§ **TASK ITEM**: In the listing below, find the line holding "yellow plate E1:E2" and the line holding "lime brick F1:G1". Write out those two lines and all lines between, exactly, and nothing more.

§ **DATA FOR THIS EXERCISE**:
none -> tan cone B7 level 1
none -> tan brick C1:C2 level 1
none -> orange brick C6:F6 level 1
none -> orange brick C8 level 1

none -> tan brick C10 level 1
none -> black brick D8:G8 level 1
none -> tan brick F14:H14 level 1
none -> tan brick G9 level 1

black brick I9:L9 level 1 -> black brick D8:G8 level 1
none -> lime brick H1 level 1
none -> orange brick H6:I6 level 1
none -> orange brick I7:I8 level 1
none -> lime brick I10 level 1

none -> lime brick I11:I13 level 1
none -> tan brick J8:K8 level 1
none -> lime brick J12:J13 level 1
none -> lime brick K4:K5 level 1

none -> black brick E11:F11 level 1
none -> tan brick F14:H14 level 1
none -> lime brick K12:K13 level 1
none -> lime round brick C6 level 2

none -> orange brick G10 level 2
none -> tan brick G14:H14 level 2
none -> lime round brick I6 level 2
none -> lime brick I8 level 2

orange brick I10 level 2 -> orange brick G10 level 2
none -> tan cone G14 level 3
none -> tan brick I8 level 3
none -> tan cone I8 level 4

---

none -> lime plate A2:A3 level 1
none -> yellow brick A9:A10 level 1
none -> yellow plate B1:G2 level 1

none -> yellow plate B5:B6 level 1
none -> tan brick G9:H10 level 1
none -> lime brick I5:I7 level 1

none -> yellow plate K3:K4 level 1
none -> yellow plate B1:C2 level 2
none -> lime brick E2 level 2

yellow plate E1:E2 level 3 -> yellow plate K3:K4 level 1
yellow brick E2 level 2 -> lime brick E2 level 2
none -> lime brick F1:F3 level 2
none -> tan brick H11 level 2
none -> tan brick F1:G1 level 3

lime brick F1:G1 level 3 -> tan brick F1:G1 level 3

--

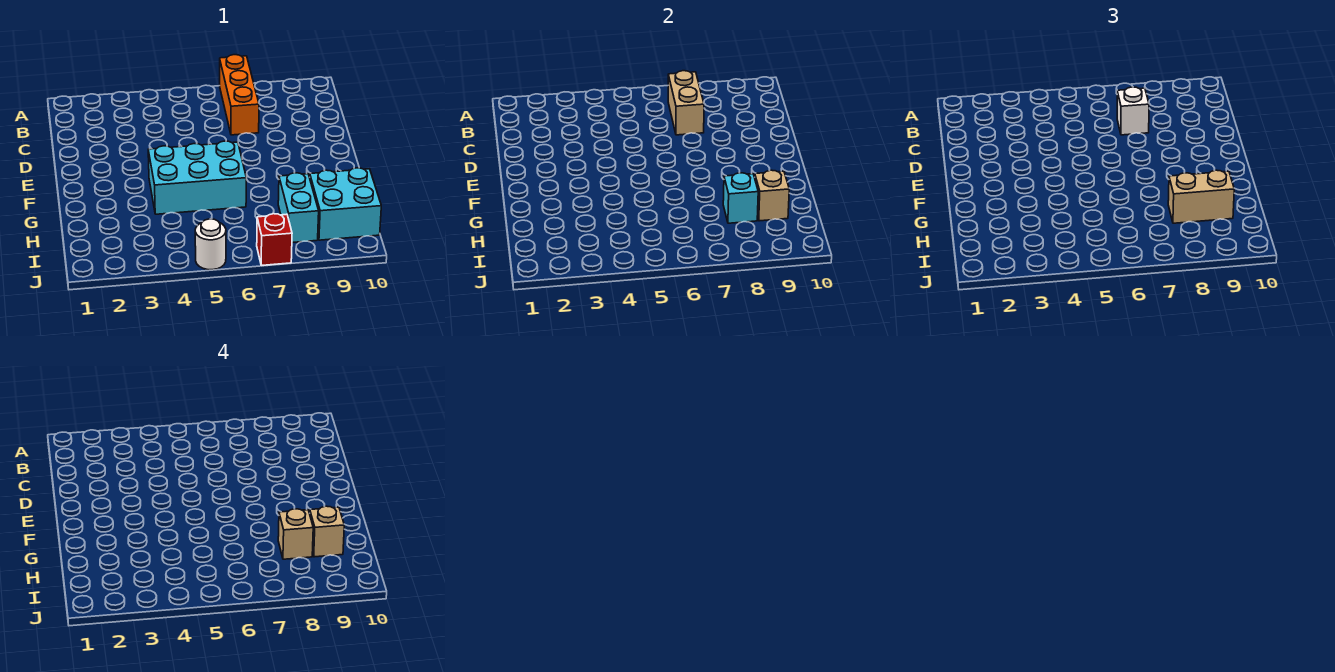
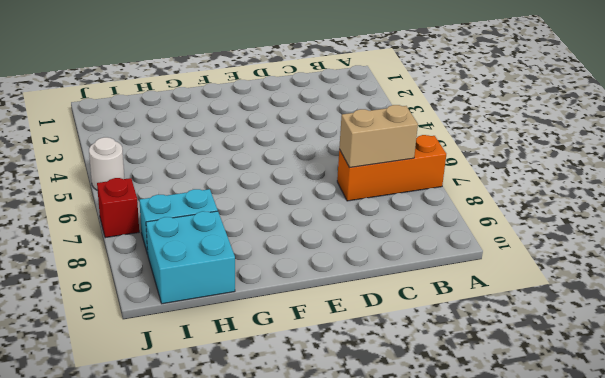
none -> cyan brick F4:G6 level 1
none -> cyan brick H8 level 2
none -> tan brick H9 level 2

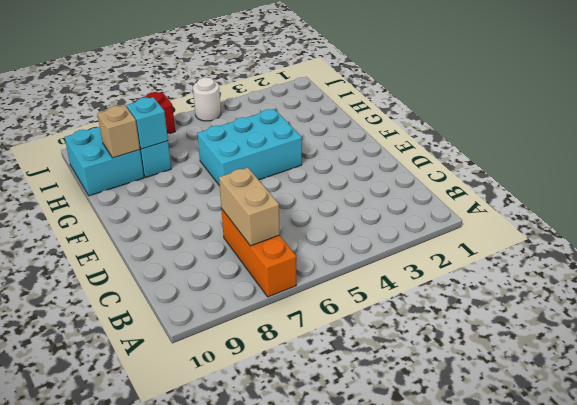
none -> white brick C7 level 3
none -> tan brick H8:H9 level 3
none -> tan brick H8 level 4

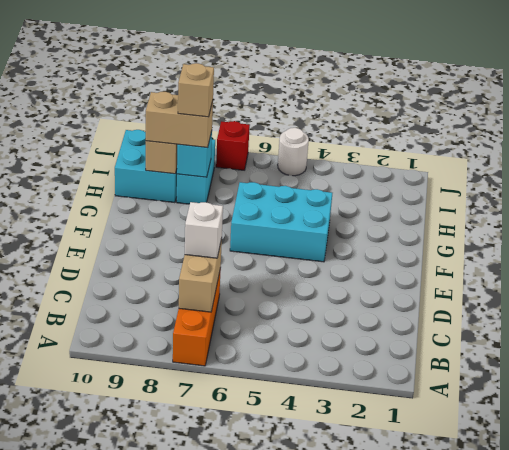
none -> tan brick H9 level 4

§ **ANSWER SPACE**:
yellow plate E1:E2 level 3 -> yellow plate K3:K4 level 1
yellow brick E2 level 2 -> lime brick E2 level 2
none -> lime brick F1:F3 level 2
none -> tan brick H11 level 2
none -> tan brick F1:G1 level 3

lime brick F1:G1 level 3 -> tan brick F1:G1 level 3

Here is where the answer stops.